_Task goal:_ Starting at the line with "KEYS pin K3: A1 -> 6", return every line through the final one of the data, word for word. Pictures stay out.

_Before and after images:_
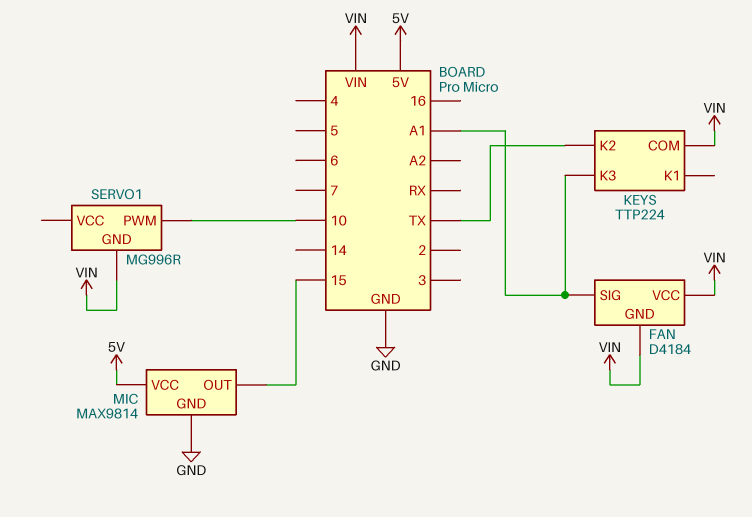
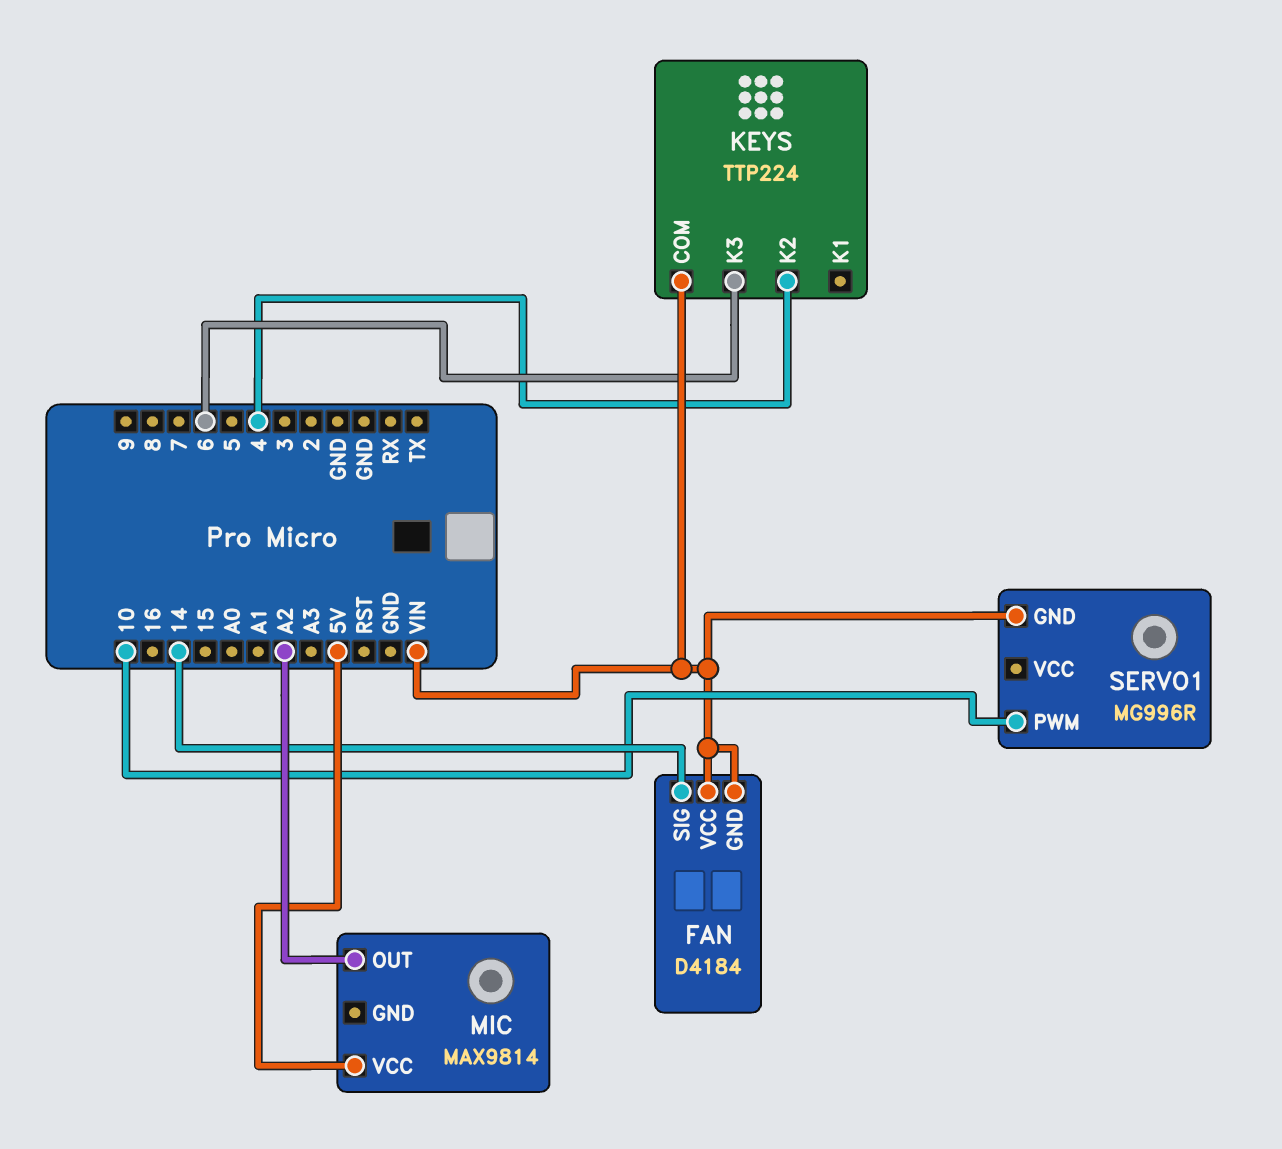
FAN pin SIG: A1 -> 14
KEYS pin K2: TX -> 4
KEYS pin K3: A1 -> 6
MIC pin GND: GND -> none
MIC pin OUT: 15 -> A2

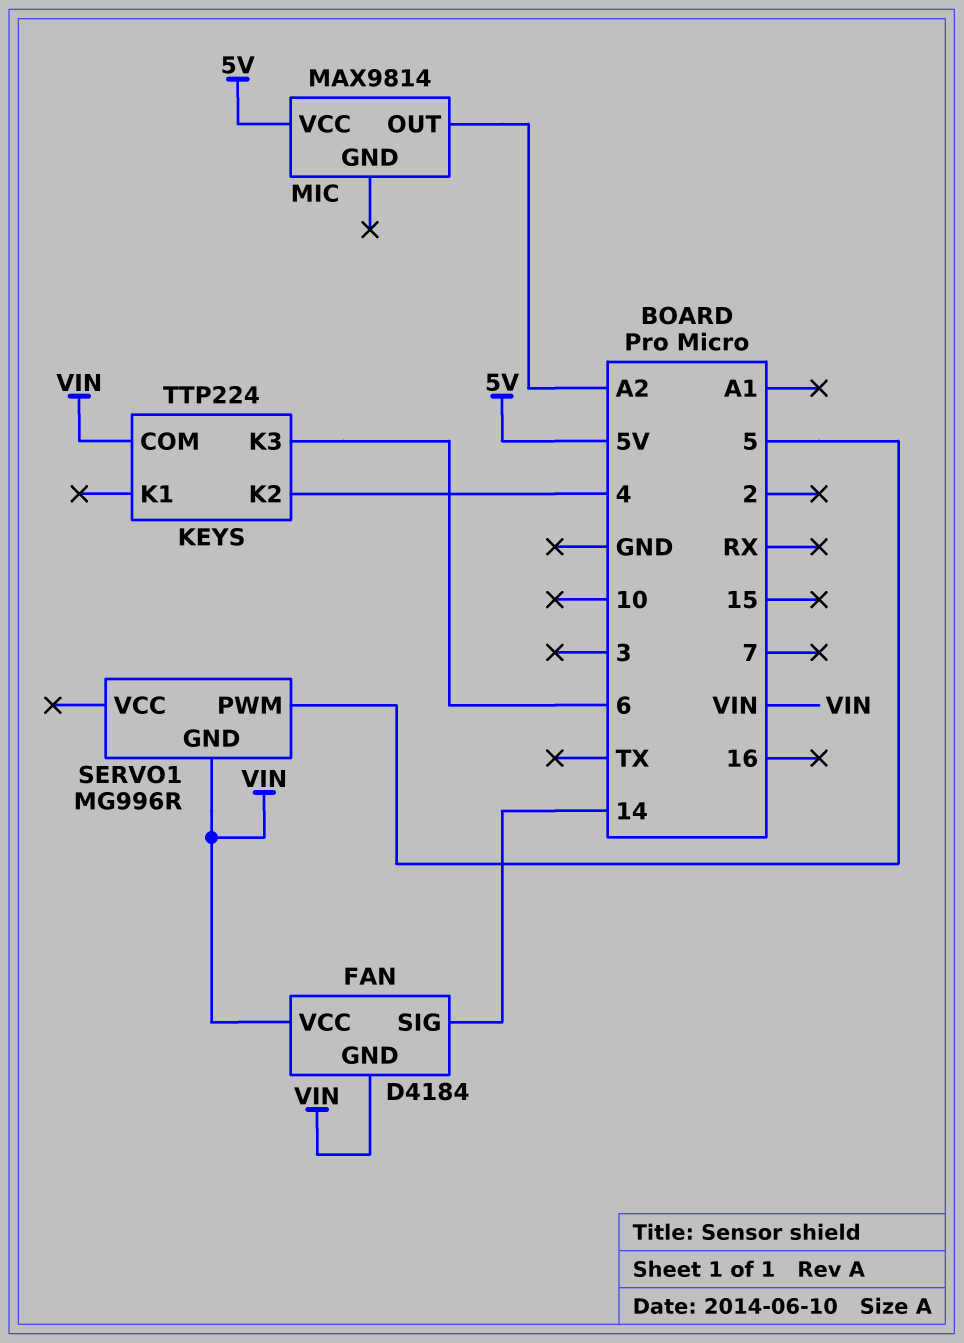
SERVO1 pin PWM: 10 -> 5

_Written answer:_
KEYS pin K3: A1 -> 6
MIC pin GND: GND -> none
MIC pin OUT: 15 -> A2

SERVO1 pin PWM: 10 -> 5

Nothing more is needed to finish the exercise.